◆ データ抜粋:
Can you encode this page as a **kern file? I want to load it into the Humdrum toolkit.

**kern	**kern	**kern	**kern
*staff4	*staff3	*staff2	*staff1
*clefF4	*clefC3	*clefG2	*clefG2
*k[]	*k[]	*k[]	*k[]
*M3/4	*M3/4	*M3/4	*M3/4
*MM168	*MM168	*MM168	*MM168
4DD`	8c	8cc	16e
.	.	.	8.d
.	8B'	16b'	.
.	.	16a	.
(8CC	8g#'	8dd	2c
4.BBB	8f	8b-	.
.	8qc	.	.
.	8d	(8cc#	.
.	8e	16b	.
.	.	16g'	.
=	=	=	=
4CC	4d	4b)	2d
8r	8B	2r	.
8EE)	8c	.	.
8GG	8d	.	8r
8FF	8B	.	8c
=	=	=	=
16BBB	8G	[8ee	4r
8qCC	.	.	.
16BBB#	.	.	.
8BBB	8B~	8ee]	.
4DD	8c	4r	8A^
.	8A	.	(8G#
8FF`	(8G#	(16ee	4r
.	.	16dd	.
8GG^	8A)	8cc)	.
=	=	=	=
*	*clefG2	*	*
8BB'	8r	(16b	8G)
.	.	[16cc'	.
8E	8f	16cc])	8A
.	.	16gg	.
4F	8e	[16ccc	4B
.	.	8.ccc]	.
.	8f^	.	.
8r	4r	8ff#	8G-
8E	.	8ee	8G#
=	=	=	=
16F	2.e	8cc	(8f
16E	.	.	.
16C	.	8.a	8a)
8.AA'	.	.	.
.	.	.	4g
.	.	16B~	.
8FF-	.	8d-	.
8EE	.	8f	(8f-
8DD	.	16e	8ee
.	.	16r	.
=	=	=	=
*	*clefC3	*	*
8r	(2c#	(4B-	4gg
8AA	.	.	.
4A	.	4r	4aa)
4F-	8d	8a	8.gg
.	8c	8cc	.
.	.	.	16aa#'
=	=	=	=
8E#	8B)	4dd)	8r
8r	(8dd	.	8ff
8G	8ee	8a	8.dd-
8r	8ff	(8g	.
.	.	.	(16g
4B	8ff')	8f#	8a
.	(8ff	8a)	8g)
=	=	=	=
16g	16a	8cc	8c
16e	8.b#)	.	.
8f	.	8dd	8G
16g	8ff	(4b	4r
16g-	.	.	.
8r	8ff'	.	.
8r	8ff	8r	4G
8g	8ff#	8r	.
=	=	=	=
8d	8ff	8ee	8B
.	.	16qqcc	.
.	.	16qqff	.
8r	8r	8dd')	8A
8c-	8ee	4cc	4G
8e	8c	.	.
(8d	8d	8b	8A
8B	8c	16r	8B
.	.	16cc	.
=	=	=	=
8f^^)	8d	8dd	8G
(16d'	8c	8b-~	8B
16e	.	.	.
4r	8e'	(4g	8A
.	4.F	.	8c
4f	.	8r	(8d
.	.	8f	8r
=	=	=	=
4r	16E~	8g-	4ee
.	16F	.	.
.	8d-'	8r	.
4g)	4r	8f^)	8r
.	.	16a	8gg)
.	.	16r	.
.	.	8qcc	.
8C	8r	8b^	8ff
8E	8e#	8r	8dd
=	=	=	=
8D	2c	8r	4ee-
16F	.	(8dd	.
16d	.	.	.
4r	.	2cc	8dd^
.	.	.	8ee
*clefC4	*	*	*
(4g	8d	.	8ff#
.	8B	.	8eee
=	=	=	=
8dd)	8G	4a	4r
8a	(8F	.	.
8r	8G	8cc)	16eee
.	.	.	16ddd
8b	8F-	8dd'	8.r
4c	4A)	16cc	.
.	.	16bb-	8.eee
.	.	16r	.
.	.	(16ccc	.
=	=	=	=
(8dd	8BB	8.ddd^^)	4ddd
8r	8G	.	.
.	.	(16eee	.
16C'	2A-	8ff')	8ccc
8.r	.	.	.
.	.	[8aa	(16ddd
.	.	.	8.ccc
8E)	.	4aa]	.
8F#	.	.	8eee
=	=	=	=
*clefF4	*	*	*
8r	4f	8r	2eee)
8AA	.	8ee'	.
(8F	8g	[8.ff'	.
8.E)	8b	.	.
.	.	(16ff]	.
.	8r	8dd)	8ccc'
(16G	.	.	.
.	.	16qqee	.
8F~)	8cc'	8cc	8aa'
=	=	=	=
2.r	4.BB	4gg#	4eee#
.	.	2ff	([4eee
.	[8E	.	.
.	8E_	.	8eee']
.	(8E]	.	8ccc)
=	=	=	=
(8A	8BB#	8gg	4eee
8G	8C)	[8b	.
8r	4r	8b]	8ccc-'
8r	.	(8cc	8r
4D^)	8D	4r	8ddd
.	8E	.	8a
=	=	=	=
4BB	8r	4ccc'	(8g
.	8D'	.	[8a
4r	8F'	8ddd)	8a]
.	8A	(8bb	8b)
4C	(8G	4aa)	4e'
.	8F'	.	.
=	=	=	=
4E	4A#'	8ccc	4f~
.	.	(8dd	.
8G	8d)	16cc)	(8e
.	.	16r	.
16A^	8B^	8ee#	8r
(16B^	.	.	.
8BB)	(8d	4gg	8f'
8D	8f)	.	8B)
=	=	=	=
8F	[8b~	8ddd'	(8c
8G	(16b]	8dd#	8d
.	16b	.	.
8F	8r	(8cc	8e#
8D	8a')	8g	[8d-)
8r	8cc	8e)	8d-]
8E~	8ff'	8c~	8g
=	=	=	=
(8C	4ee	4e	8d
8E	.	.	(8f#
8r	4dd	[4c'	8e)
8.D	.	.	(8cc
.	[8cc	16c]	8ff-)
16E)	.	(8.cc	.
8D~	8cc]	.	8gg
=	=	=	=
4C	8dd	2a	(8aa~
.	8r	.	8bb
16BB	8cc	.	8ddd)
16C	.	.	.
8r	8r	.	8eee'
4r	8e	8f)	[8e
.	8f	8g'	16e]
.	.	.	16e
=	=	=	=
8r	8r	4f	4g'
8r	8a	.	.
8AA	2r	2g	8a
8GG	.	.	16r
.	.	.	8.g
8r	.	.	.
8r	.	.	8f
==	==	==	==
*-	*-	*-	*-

◆ 練習問題: 上の行から、文字列「kern」を含む行をすべて集めてください。大文字と小文字は区別します。

◆ 解答:
Can you encode this page as a **kern file? I want to load it into the Humdrum toolkit.
**kern	**kern	**kern	**kern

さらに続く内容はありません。